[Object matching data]
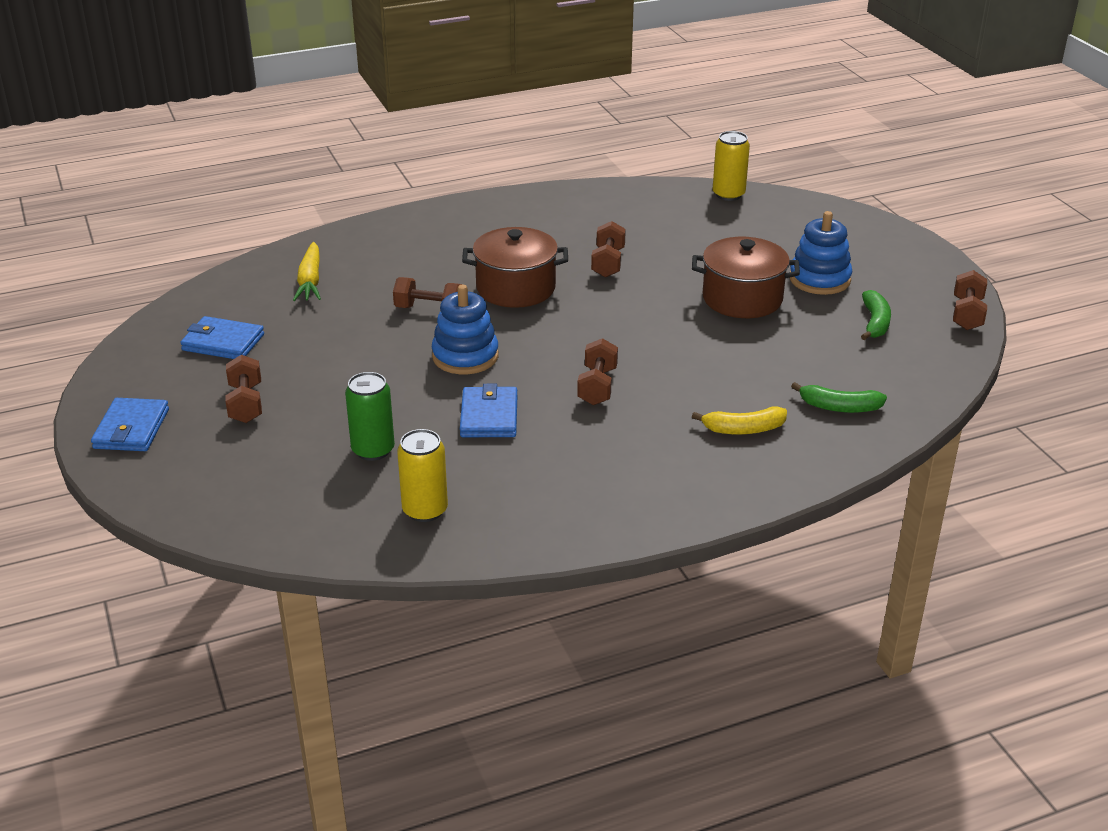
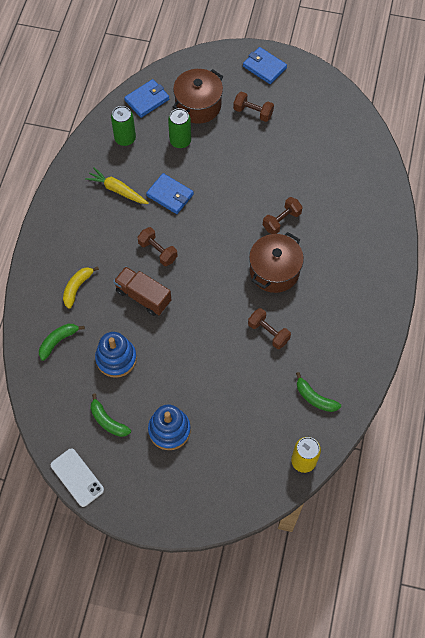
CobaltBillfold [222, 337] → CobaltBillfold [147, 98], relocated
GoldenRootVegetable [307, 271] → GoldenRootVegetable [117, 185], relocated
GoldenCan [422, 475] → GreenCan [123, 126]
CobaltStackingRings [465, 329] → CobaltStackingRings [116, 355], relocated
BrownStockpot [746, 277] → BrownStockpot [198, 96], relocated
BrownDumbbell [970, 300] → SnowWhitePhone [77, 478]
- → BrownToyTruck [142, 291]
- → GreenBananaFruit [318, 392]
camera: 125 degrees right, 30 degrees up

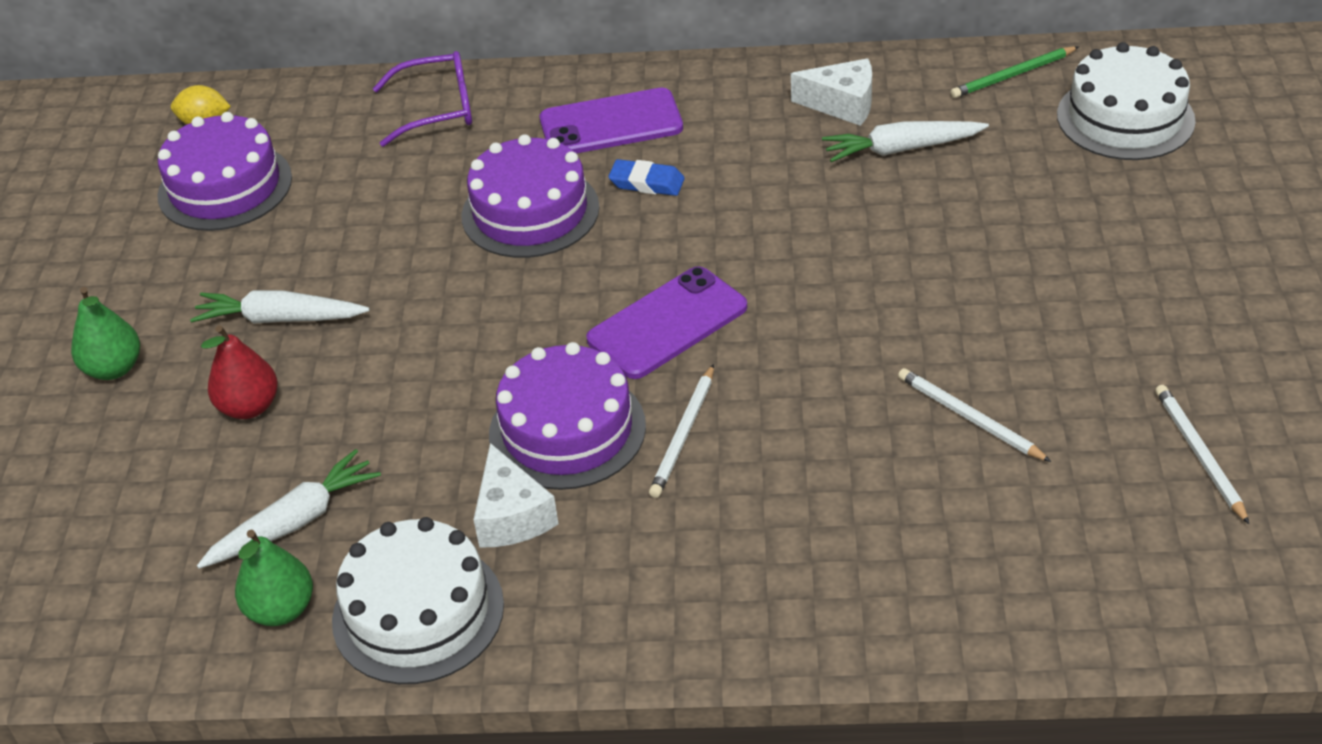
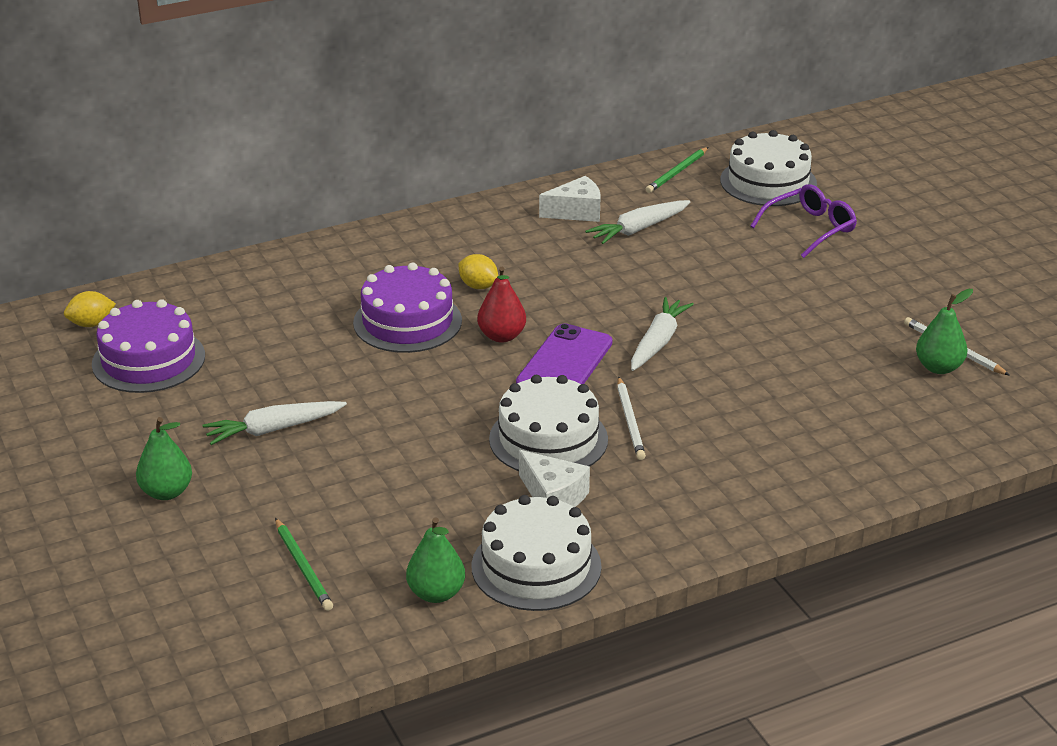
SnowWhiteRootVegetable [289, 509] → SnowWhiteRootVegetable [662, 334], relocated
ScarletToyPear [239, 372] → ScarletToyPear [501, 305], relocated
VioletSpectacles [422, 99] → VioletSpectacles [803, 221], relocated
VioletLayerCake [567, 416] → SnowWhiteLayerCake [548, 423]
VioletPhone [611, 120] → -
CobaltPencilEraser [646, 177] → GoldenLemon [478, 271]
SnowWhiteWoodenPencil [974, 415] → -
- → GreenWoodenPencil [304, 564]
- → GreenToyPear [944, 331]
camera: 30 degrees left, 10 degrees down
--
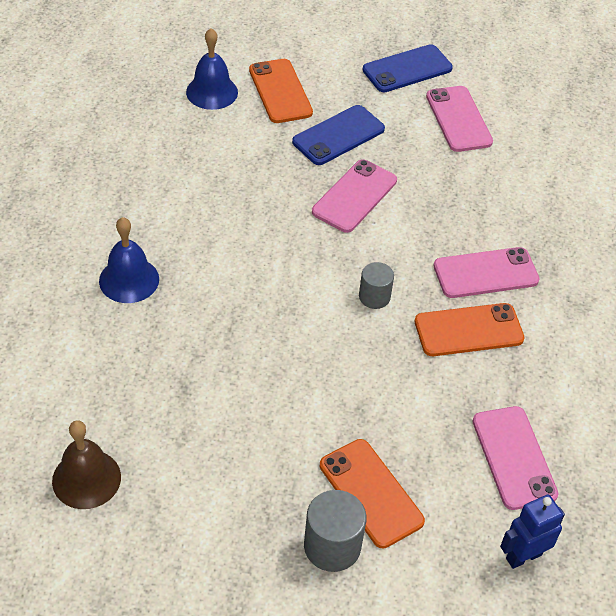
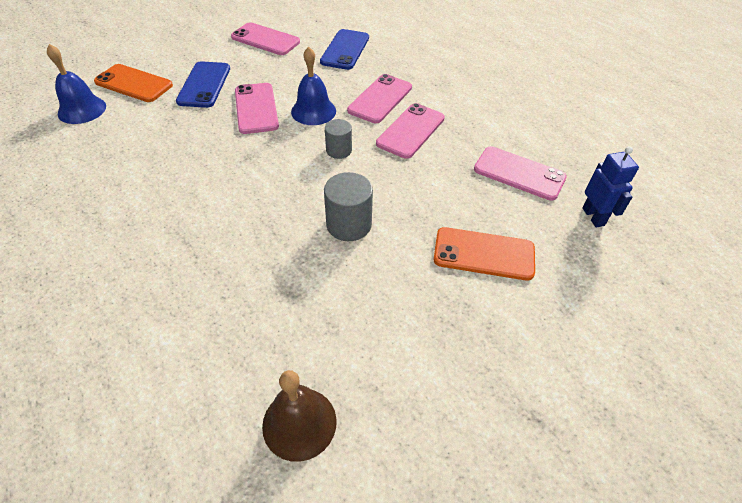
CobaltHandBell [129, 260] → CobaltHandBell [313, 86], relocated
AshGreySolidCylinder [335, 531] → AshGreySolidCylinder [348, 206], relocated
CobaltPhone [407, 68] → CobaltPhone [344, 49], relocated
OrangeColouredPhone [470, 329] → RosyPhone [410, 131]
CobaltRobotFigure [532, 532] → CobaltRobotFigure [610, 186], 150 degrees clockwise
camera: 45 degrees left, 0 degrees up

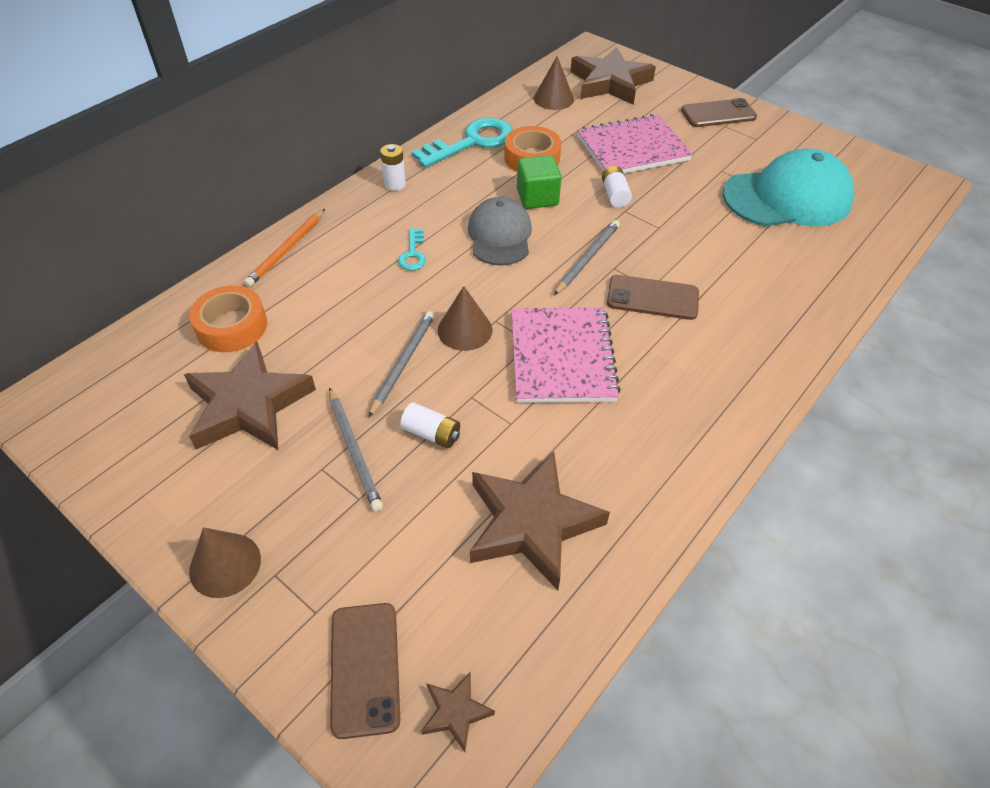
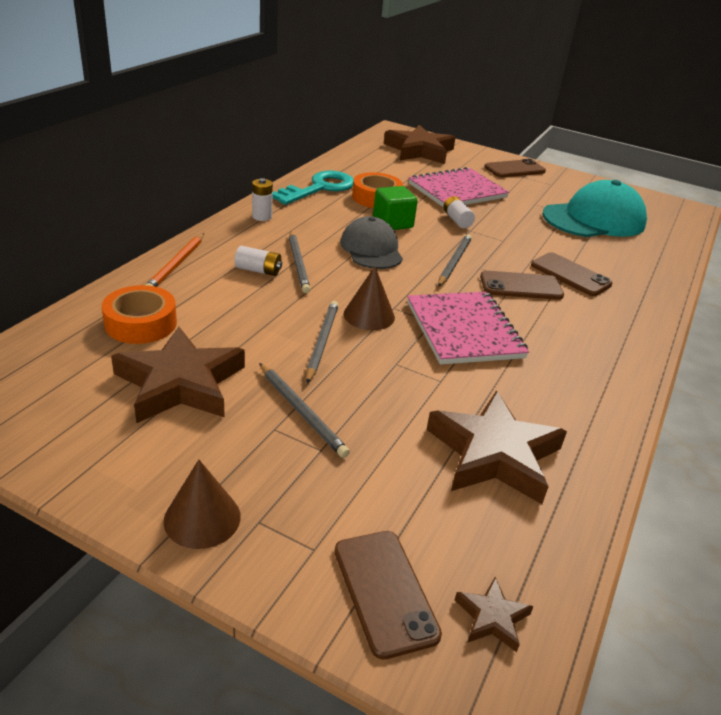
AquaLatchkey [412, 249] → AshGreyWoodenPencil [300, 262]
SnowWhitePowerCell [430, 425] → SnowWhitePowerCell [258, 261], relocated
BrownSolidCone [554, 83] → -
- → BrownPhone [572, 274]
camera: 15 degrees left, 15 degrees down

## EXERCISE PROMPT
What do the lines above say from the one containing "CobaltBillfold [222, 337]" down to the one containing "- → GreenBananaFruit [318, 392]"? Return them exactly, both end lines included, and only them.

## ANSWER SPACE
CobaltBillfold [222, 337] → CobaltBillfold [147, 98], relocated
GoldenRootVegetable [307, 271] → GoldenRootVegetable [117, 185], relocated
GoldenCan [422, 475] → GreenCan [123, 126]
CobaltStackingRings [465, 329] → CobaltStackingRings [116, 355], relocated
BrownStockpot [746, 277] → BrownStockpot [198, 96], relocated
BrownDumbbell [970, 300] → SnowWhitePhone [77, 478]
- → BrownToyTruck [142, 291]
- → GreenBananaFruit [318, 392]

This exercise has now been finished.